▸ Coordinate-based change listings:
⟨
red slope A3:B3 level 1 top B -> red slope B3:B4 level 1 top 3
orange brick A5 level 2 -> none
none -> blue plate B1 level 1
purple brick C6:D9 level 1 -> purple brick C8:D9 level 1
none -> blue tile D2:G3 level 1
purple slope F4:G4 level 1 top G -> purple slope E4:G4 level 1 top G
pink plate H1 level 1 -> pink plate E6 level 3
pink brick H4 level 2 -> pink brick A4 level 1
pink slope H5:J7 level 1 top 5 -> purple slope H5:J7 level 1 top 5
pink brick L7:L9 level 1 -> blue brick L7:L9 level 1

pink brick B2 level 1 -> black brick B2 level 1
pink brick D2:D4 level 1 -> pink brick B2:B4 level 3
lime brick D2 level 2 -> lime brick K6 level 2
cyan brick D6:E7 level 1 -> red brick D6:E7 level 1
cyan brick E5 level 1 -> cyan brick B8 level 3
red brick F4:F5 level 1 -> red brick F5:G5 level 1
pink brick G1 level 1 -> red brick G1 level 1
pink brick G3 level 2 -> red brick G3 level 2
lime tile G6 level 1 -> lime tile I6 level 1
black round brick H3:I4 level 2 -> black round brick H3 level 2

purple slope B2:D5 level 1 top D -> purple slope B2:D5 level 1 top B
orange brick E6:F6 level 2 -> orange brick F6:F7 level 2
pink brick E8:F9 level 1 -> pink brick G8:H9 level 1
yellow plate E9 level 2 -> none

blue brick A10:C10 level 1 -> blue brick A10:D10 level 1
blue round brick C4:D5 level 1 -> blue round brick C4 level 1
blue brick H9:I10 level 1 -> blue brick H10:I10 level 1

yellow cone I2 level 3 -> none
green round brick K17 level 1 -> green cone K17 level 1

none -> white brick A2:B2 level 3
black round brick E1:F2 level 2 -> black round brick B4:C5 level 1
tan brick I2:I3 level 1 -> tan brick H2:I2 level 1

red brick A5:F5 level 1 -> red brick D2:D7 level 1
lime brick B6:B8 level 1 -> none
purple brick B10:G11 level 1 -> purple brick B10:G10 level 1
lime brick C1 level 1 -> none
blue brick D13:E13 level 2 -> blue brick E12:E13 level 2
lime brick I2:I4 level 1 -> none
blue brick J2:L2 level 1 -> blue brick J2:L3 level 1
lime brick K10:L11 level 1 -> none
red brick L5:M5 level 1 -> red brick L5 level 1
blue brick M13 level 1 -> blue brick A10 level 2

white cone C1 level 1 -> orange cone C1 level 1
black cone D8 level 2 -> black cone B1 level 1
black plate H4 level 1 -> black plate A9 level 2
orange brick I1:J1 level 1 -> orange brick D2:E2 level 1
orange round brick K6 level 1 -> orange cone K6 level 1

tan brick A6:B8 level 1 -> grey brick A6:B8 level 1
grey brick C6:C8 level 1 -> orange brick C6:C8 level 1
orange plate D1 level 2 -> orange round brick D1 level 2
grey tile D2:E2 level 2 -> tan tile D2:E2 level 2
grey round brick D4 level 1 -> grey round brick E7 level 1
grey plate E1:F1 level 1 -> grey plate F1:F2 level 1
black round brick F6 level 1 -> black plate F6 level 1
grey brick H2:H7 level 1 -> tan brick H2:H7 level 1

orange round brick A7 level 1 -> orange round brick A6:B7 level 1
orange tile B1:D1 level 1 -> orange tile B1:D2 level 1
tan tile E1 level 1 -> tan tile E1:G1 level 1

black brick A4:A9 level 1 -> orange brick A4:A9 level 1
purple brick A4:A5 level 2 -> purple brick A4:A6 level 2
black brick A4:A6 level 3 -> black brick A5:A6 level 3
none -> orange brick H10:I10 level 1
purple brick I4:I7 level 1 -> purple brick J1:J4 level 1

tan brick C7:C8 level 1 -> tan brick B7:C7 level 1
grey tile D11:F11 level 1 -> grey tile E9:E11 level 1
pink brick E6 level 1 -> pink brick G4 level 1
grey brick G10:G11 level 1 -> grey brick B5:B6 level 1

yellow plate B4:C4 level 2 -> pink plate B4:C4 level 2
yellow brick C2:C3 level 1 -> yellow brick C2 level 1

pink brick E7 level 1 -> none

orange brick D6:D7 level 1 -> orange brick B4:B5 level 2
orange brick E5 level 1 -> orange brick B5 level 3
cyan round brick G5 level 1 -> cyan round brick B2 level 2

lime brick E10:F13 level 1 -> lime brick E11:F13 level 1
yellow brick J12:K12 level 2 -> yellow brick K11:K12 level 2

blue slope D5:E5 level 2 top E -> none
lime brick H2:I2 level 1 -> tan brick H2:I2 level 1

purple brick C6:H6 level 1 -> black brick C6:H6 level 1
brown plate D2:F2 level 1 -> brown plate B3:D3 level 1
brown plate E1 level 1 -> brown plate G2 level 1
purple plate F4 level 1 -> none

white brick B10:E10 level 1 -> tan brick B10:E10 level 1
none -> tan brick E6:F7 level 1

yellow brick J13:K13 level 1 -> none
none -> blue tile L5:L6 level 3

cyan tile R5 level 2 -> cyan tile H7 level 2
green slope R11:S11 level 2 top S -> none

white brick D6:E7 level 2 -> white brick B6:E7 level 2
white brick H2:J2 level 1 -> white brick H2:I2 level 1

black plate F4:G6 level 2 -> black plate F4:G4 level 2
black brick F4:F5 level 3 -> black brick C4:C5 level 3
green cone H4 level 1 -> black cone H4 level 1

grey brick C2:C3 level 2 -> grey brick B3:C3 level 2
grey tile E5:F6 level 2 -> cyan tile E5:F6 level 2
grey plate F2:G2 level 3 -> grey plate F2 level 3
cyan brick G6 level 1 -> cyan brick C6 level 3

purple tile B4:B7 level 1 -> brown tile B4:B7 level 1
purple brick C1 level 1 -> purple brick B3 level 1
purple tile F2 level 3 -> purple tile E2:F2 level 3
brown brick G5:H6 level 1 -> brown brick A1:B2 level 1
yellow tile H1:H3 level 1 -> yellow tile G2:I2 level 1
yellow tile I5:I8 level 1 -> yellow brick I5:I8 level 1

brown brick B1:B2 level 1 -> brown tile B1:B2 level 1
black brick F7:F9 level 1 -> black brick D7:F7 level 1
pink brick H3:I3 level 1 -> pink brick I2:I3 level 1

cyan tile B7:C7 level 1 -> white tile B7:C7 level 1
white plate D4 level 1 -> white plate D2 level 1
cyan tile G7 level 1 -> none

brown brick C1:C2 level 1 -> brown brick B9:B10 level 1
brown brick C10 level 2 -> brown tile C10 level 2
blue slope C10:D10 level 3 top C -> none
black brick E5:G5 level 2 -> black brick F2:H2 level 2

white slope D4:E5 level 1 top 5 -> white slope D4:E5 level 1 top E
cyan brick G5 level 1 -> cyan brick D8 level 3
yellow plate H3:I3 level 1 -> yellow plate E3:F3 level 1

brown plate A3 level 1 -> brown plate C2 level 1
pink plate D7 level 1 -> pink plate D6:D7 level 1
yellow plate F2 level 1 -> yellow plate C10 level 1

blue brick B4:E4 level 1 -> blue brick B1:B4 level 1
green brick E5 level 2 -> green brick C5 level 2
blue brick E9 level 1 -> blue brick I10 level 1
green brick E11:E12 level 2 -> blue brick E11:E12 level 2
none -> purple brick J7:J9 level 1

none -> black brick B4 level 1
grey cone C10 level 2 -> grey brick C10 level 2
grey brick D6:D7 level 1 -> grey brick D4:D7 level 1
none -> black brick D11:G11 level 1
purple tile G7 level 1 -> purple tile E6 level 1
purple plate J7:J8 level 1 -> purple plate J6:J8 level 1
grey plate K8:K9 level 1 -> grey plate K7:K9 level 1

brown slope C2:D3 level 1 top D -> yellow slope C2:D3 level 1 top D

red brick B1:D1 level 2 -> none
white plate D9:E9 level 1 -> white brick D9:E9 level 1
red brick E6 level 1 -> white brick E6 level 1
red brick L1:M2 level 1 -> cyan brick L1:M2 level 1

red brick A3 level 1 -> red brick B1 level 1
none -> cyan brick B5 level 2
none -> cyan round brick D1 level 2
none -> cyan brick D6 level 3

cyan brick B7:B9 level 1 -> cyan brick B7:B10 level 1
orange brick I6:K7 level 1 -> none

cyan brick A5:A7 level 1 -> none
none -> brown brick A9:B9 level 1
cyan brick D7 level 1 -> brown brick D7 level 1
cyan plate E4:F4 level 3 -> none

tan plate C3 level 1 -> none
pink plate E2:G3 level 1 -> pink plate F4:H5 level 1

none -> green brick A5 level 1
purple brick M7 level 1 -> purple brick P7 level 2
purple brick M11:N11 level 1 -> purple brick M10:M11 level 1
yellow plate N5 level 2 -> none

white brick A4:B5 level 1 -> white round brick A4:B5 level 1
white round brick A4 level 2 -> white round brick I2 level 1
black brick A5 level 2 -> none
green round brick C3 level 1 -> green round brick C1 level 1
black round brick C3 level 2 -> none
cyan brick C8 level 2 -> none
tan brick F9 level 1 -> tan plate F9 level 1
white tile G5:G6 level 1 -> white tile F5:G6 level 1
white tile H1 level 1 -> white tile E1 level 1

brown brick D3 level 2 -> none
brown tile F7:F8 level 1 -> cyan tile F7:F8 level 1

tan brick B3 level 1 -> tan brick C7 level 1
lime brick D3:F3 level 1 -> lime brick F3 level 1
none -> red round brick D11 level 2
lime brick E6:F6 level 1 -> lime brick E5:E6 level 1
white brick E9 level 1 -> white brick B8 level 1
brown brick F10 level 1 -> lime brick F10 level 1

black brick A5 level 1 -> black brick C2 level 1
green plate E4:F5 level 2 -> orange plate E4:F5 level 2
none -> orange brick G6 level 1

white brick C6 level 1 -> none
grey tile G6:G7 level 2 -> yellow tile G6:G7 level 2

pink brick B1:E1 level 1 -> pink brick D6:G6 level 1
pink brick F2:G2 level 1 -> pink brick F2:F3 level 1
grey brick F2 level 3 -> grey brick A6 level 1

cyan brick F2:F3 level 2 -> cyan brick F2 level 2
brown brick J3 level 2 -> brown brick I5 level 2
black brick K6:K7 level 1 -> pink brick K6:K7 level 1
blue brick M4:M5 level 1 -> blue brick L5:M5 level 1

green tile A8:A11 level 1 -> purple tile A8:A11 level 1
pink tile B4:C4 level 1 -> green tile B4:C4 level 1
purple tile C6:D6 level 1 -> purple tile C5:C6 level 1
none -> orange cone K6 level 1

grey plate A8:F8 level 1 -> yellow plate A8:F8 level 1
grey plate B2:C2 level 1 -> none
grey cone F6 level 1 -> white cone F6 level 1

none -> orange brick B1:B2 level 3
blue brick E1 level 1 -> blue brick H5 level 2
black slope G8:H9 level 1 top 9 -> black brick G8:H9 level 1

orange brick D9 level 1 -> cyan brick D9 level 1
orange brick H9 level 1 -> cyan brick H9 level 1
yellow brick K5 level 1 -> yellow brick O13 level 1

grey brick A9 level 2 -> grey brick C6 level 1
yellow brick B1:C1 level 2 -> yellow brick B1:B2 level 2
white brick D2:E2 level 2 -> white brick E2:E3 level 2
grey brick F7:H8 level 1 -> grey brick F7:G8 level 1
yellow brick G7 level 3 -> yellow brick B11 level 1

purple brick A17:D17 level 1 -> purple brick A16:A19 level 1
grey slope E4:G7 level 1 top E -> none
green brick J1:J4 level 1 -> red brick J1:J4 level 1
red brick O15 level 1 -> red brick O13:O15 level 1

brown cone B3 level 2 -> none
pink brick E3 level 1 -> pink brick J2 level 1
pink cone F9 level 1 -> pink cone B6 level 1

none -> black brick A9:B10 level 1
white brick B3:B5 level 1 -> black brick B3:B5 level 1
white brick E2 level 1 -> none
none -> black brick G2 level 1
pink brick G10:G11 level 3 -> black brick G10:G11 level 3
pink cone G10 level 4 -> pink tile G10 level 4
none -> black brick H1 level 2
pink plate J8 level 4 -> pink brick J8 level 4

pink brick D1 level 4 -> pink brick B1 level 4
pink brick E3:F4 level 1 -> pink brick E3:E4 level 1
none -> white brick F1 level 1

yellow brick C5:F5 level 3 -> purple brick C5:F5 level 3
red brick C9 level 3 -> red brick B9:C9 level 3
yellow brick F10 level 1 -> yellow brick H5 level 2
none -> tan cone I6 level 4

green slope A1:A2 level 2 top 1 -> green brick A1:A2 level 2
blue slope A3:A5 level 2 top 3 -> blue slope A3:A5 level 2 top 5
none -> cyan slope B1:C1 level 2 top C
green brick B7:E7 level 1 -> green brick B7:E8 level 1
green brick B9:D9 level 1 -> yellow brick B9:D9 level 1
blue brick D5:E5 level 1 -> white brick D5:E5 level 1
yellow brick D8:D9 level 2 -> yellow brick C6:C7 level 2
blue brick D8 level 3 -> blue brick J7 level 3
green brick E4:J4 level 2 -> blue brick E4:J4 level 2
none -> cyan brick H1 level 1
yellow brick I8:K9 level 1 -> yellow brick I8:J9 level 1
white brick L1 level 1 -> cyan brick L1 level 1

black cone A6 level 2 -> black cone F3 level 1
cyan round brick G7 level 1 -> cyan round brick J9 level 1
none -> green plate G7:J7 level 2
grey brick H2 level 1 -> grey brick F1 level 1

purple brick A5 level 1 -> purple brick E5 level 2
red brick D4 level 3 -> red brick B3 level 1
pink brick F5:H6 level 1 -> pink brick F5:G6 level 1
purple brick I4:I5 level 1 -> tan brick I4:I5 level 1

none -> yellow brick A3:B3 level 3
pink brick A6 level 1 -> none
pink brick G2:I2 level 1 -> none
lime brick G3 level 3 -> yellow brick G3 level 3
⟩
▸ Prompt: Using the entries above, output exactly the lines between the line holding "black brick A4:A6" and the line holding "grey brick C2:C3", end lines included, and nothing more.

▸ Solution to this task:
black brick A4:A6 level 3 -> black brick A5:A6 level 3
none -> orange brick H10:I10 level 1
purple brick I4:I7 level 1 -> purple brick J1:J4 level 1

tan brick C7:C8 level 1 -> tan brick B7:C7 level 1
grey tile D11:F11 level 1 -> grey tile E9:E11 level 1
pink brick E6 level 1 -> pink brick G4 level 1
grey brick G10:G11 level 1 -> grey brick B5:B6 level 1

yellow plate B4:C4 level 2 -> pink plate B4:C4 level 2
yellow brick C2:C3 level 1 -> yellow brick C2 level 1

pink brick E7 level 1 -> none

orange brick D6:D7 level 1 -> orange brick B4:B5 level 2
orange brick E5 level 1 -> orange brick B5 level 3
cyan round brick G5 level 1 -> cyan round brick B2 level 2

lime brick E10:F13 level 1 -> lime brick E11:F13 level 1
yellow brick J12:K12 level 2 -> yellow brick K11:K12 level 2

blue slope D5:E5 level 2 top E -> none
lime brick H2:I2 level 1 -> tan brick H2:I2 level 1

purple brick C6:H6 level 1 -> black brick C6:H6 level 1
brown plate D2:F2 level 1 -> brown plate B3:D3 level 1
brown plate E1 level 1 -> brown plate G2 level 1
purple plate F4 level 1 -> none

white brick B10:E10 level 1 -> tan brick B10:E10 level 1
none -> tan brick E6:F7 level 1

yellow brick J13:K13 level 1 -> none
none -> blue tile L5:L6 level 3

cyan tile R5 level 2 -> cyan tile H7 level 2
green slope R11:S11 level 2 top S -> none

white brick D6:E7 level 2 -> white brick B6:E7 level 2
white brick H2:J2 level 1 -> white brick H2:I2 level 1

black plate F4:G6 level 2 -> black plate F4:G4 level 2
black brick F4:F5 level 3 -> black brick C4:C5 level 3
green cone H4 level 1 -> black cone H4 level 1

grey brick C2:C3 level 2 -> grey brick B3:C3 level 2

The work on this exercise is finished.